▶ _WORK ITEM_: This exercise calls for every line of the listing below that contains the word "nothing".

▶ _DATA SECTION_:
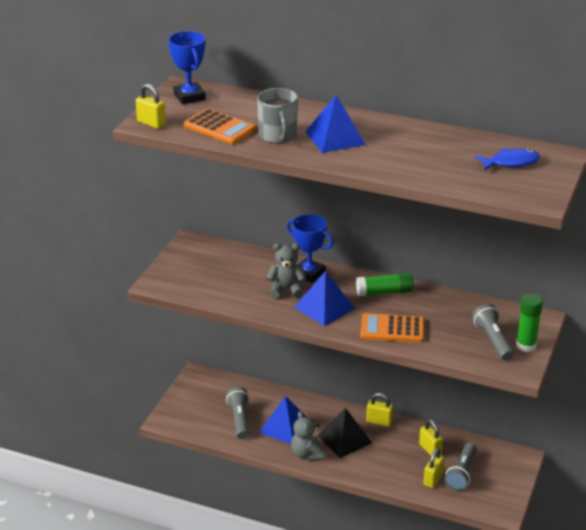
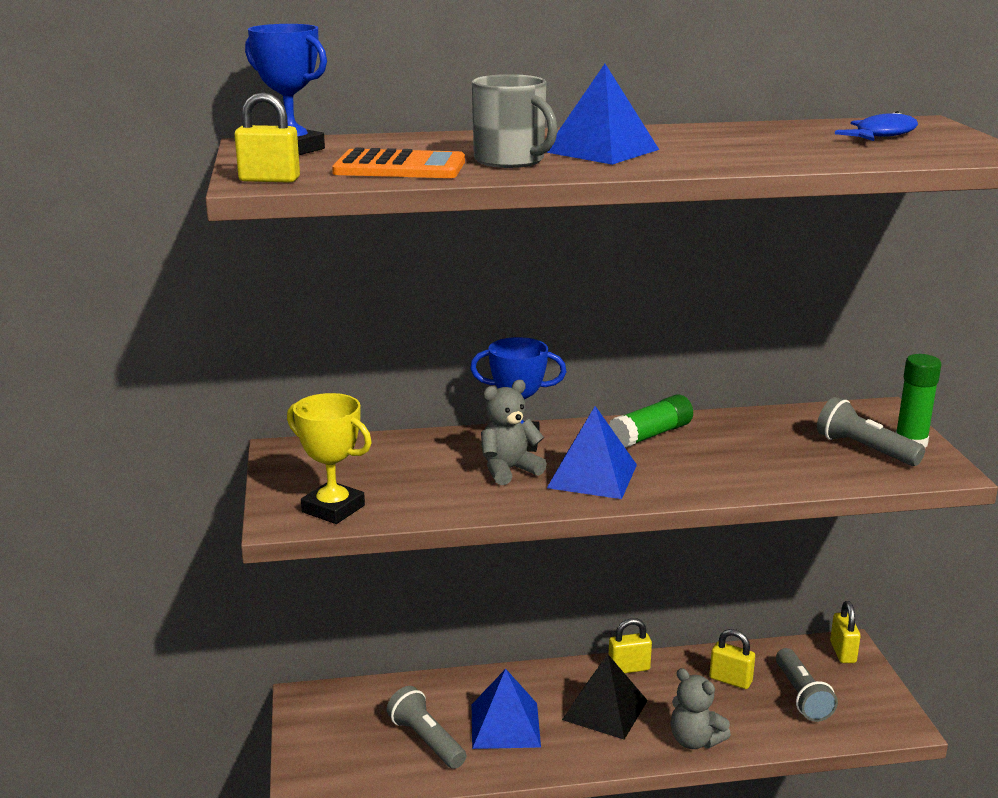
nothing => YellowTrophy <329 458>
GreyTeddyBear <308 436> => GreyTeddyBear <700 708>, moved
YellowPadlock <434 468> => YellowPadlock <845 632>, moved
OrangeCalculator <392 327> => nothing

▶ _SOLUTION TO THIS PROBLEM_:
nothing => YellowTrophy <329 458>
OrangeCalculator <392 327> => nothing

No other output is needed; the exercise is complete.